Data entries
○ ○ ○ ○

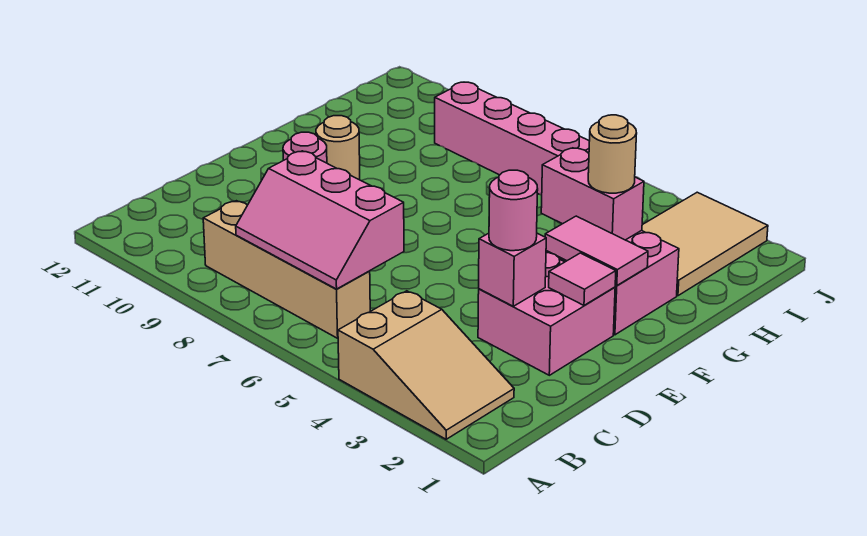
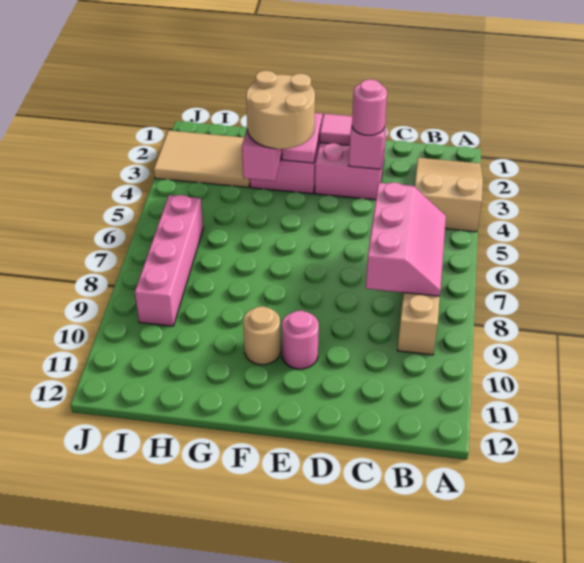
tan 1x1 round brick [588,115,637,193] -> tan 2x2 round brick [246,71,315,149]

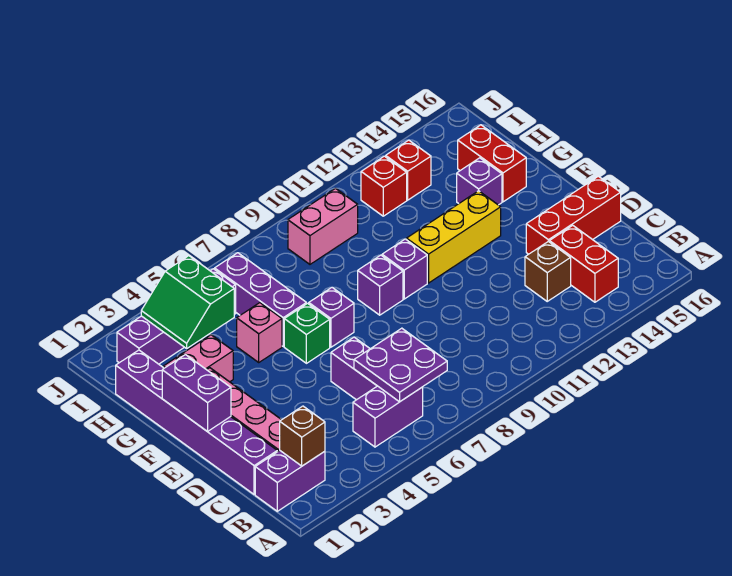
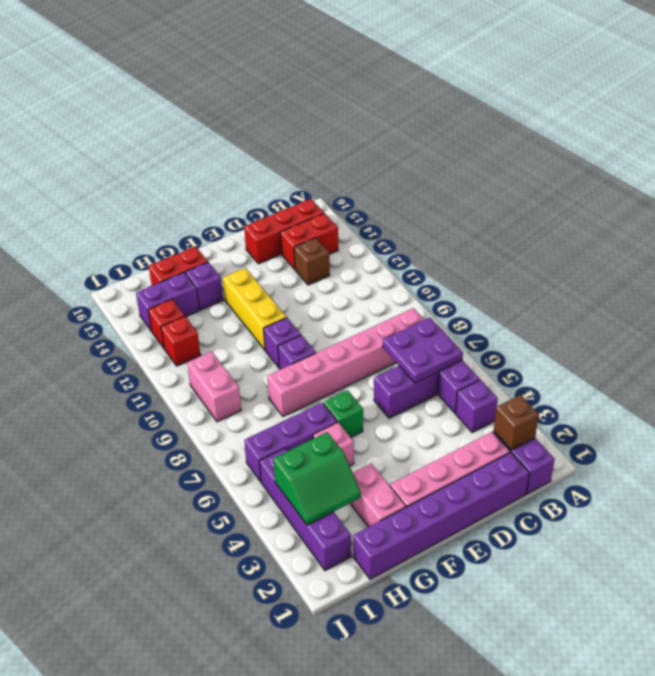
none -> pink 1x6 brick [267,308,424,416]
red 1x3 brick [526,176,621,254] -> red 1x3 brick turned to [244,199,324,264]
purple 1x2 brick [162,354,231,432] -> purple 1x2 brick moved to [136,273,199,331]
purple 1x1 brick [309,287,354,347] -> purple 1x1 brick moved to [456,380,498,433]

○ ○ ○ ○

▸ PROBLEM TO SOLVE:
Look through the records for the word "moved". Every line that has it should be copied.

▸ SOLUTION FOR THIS EXERCISE:
purple 1x2 brick [162,354,231,432] -> purple 1x2 brick moved to [136,273,199,331]
purple 1x1 brick [309,287,354,347] -> purple 1x1 brick moved to [456,380,498,433]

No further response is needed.